[Object state comparisons]
■ ■ ■ ■ ■

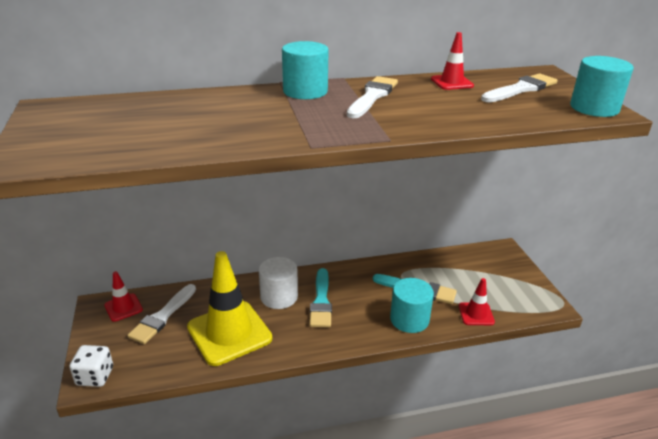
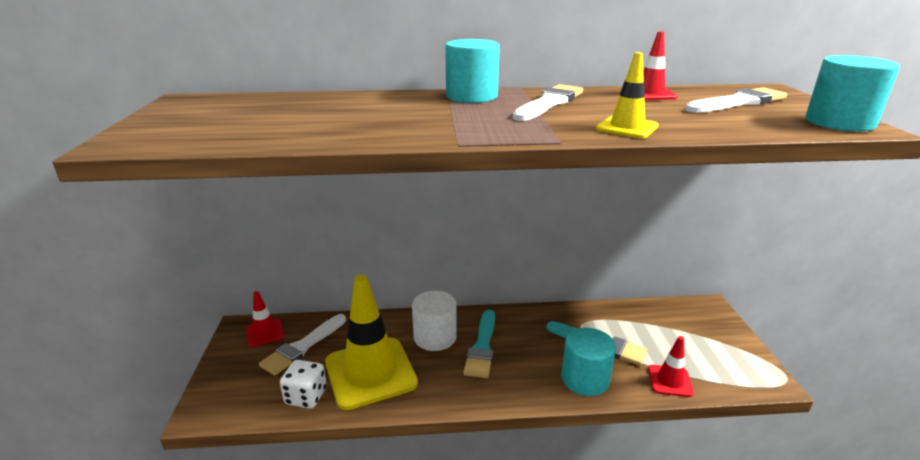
camera: 10 degrees right, 5 degrees down
(95, 376) = (211, 406): white dice -> white dice (306, 396)
(438, 121) = (627, 128): none -> yellow traffic cone

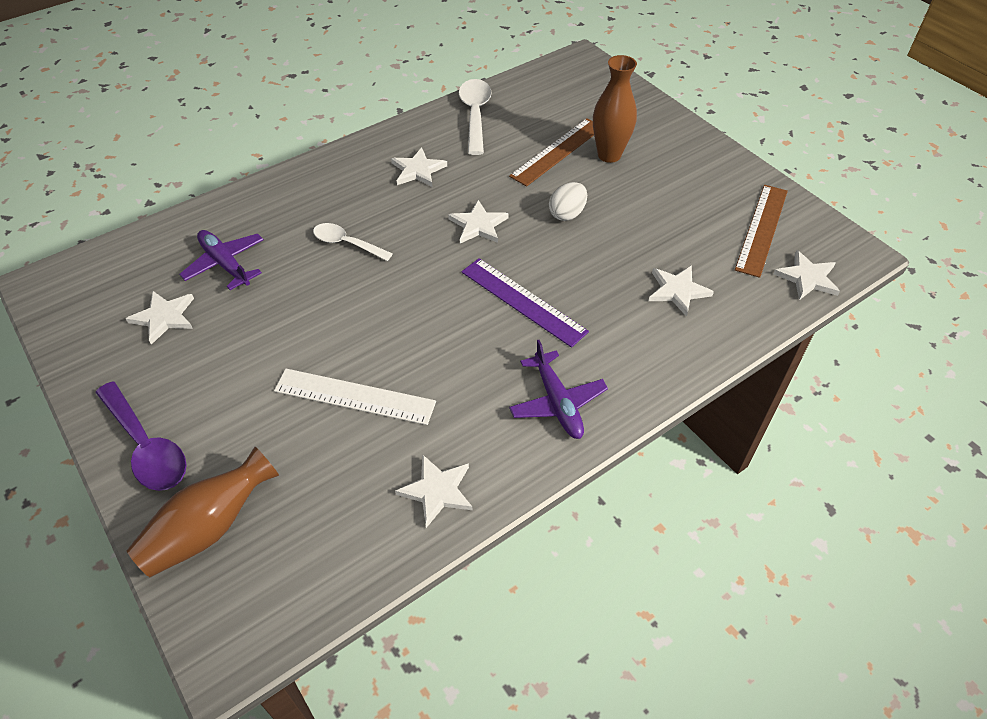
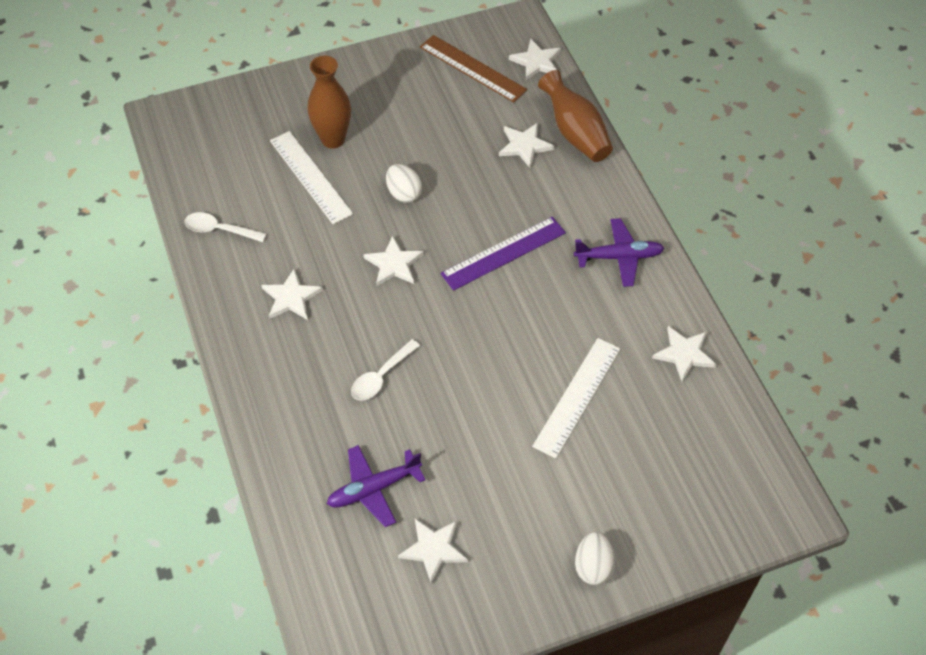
camera: 75 degrees left, 5 degrees up
(146, 446) = (593, 566): purple spoon -> white egg
(209, 528) = (687, 518): brown vase -> brown vase (575, 132)
(475, 115) = (219, 230): white spoon -> white spoon, size x0.66
(557, 151) = (310, 177): brown ruler -> white ruler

■ ■ ■ ■ ■

> **Task requirements**:
All of the records above should be returned exactly, though the pictures should not.

> **Result for this exercise**:
camera: 10 degrees right, 5 degrees down
(95, 376) = (211, 406): white dice -> white dice (306, 396)
(438, 121) = (627, 128): none -> yellow traffic cone

camera: 75 degrees left, 5 degrees up
(146, 446) = (593, 566): purple spoon -> white egg
(209, 528) = (687, 518): brown vase -> brown vase (575, 132)
(475, 115) = (219, 230): white spoon -> white spoon, size x0.66
(557, 151) = (310, 177): brown ruler -> white ruler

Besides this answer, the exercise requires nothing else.